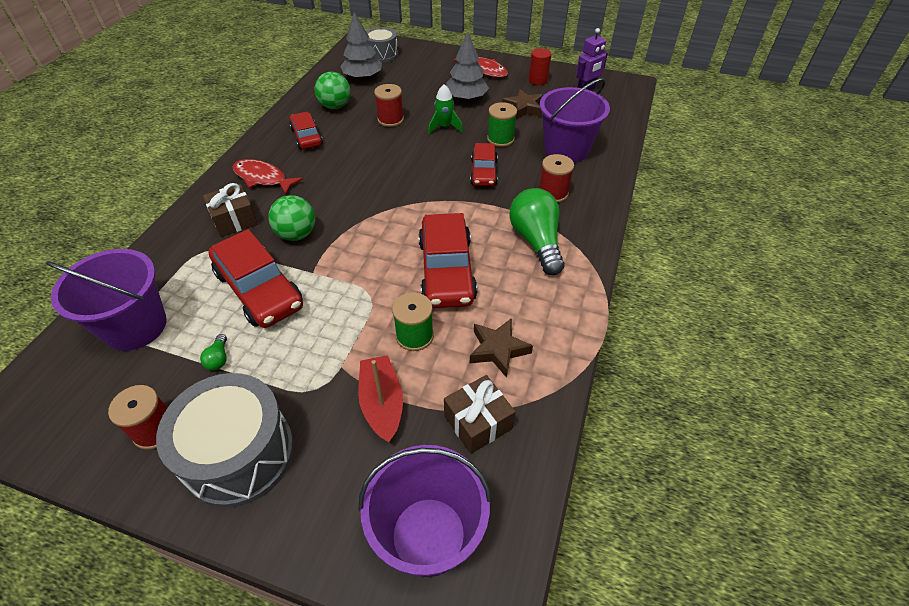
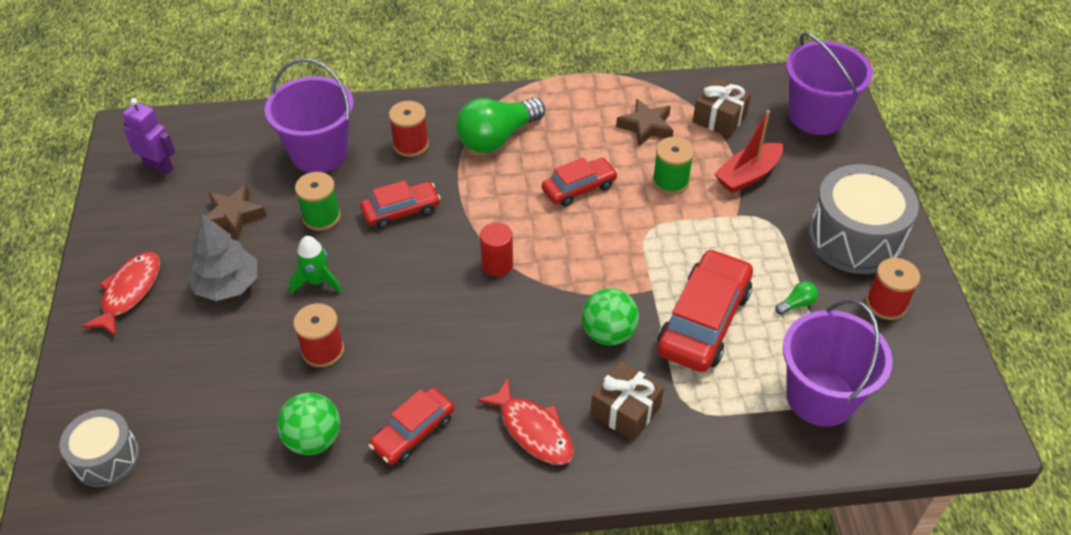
camera: 115 degrees left, 0 degrees up
(263, 178) = (533, 430): red fish -> red fish turned 45 degrees counterclockwise
(363, 77) = (204, 447): grey tree -> none
(446, 270) = (579, 188): red car -> red car, size x0.59
(538, 80) = (146, 221): red cylinder -> red cylinder (497, 264)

+ + + +

Reproduce the line that contains "(363, 77) = (204, 447): grey tree -> none" and each line after it through the last line of the entries above, exactly; leave out all earlier lines.

(363, 77) = (204, 447): grey tree -> none
(446, 270) = (579, 188): red car -> red car, size x0.59
(538, 80) = (146, 221): red cylinder -> red cylinder (497, 264)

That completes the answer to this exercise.